**TASK STATEMENT:**
Locate the line bearing "white_pusurafen => nothing" in the material below, then reproduce it and each following line up to and including the line bearing "pink_rodofapek (4th from".

**EXERCISE DATA:**
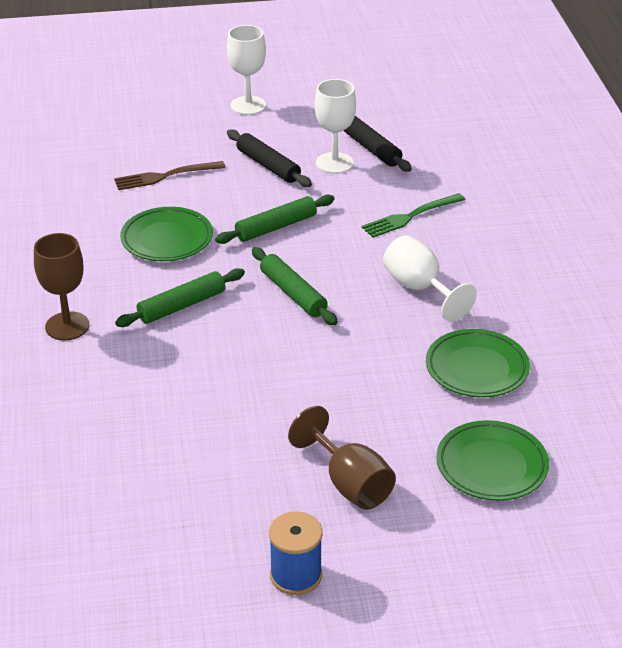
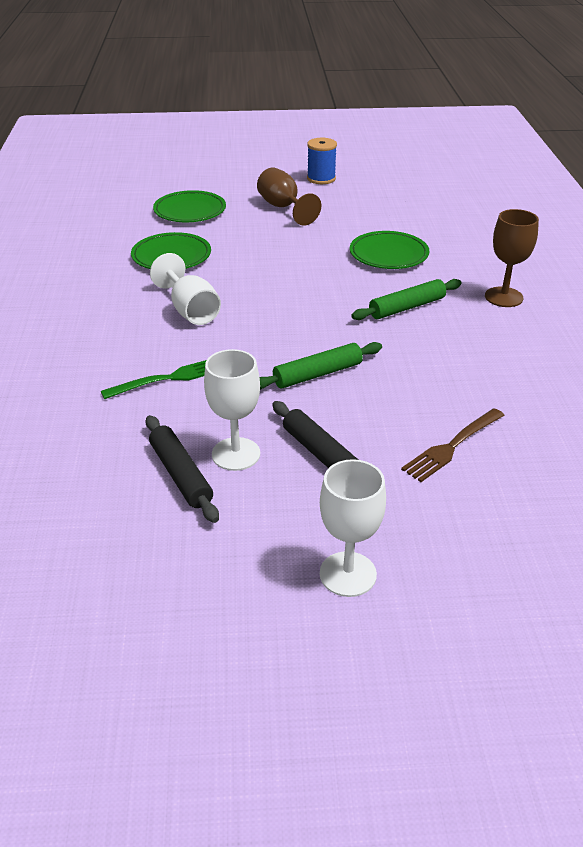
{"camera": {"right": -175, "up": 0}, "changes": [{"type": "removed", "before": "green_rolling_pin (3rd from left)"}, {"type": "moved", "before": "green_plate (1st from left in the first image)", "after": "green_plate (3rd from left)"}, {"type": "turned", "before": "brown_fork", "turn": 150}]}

==

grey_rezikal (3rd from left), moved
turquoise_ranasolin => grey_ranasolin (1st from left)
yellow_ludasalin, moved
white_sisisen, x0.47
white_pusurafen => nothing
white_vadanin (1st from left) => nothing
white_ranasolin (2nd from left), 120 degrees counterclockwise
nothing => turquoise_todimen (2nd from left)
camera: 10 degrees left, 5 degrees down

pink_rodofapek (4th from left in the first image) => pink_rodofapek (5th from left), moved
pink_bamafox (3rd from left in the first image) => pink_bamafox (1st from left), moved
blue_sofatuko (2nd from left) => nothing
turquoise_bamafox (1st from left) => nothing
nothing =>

**ANSWER SECTION:**
white_pusurafen => nothing
white_vadanin (1st from left) => nothing
white_ranasolin (2nd from left), 120 degrees counterclockwise
nothing => turquoise_todimen (2nd from left)
camera: 10 degrees left, 5 degrees down

pink_rodofapek (4th from left in the first image) => pink_rodofapek (5th from left), moved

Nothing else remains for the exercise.